* About this task *
If a line in the records below contains the word "degrees", return that line.

Items from a data source:

* * * * *

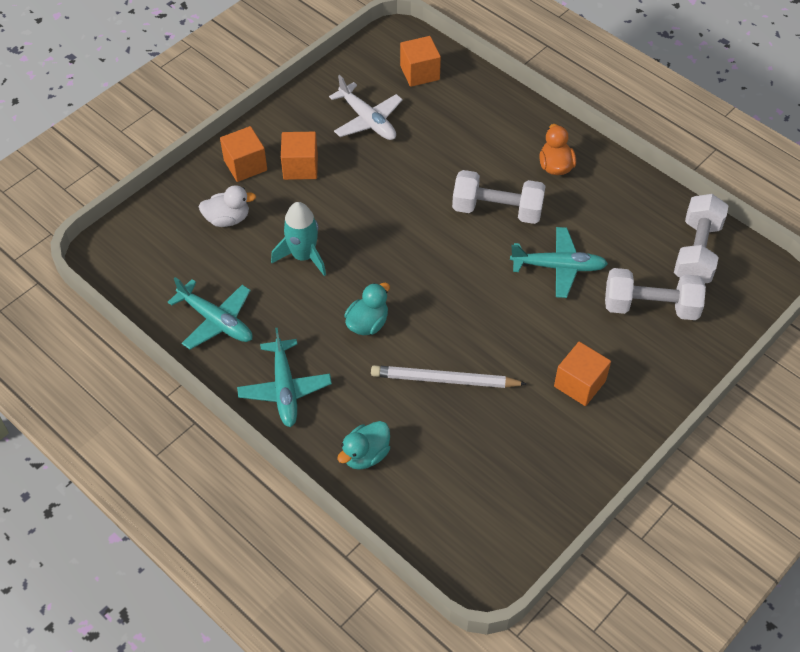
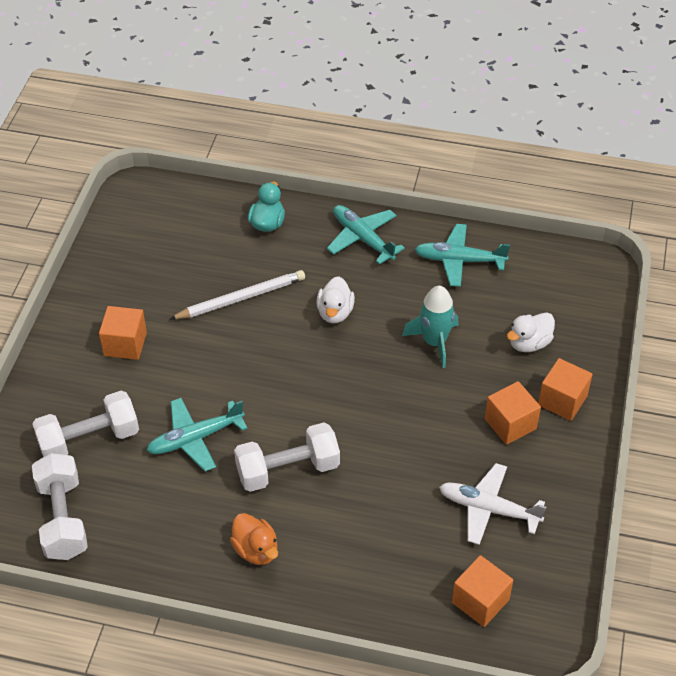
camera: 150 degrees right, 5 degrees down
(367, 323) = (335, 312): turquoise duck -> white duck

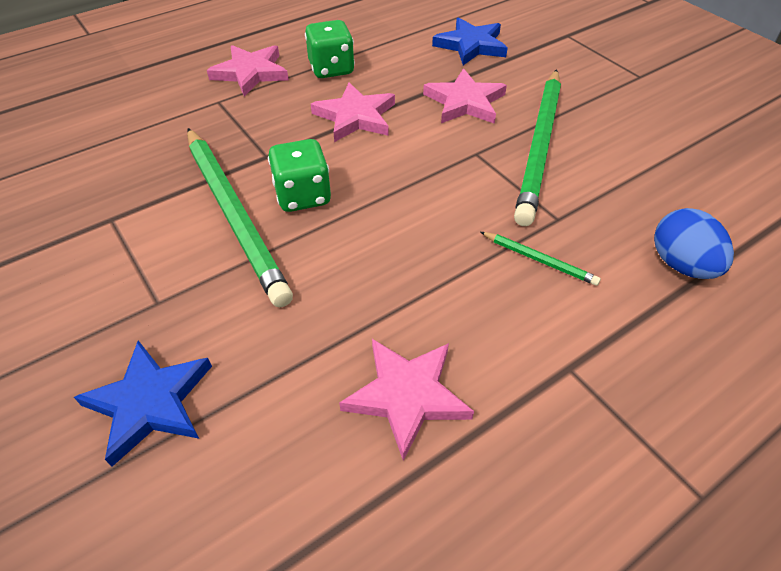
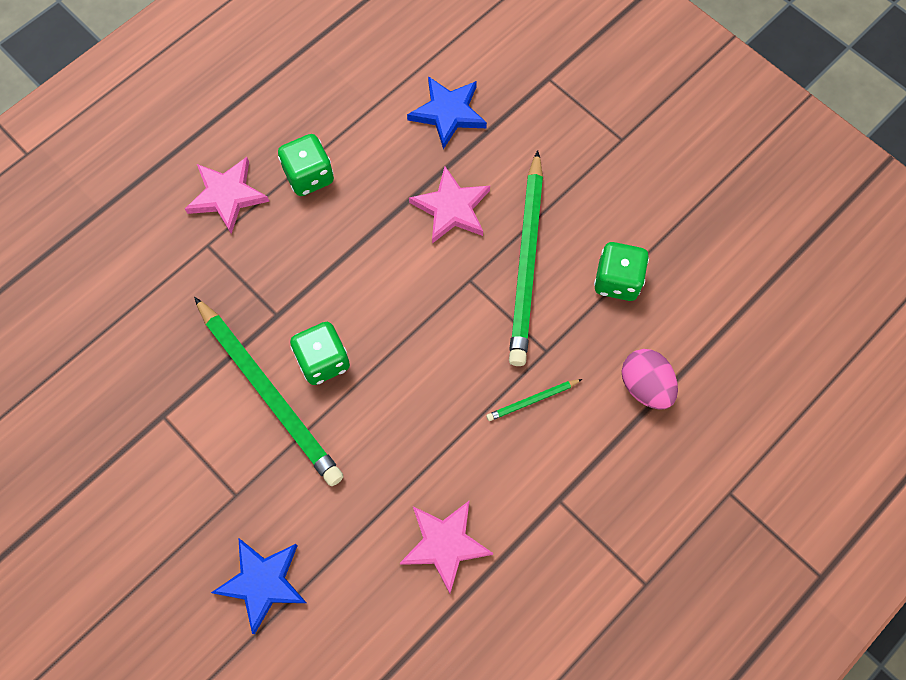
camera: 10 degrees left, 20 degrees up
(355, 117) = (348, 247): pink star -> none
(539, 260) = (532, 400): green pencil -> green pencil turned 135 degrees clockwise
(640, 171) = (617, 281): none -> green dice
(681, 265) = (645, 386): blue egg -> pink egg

* * * * *

* Answer space *
camera: 150 degrees right, 5 degrees down
camera: 10 degrees left, 20 degrees up
(539, 260) = (532, 400): green pencil -> green pencil turned 135 degrees clockwise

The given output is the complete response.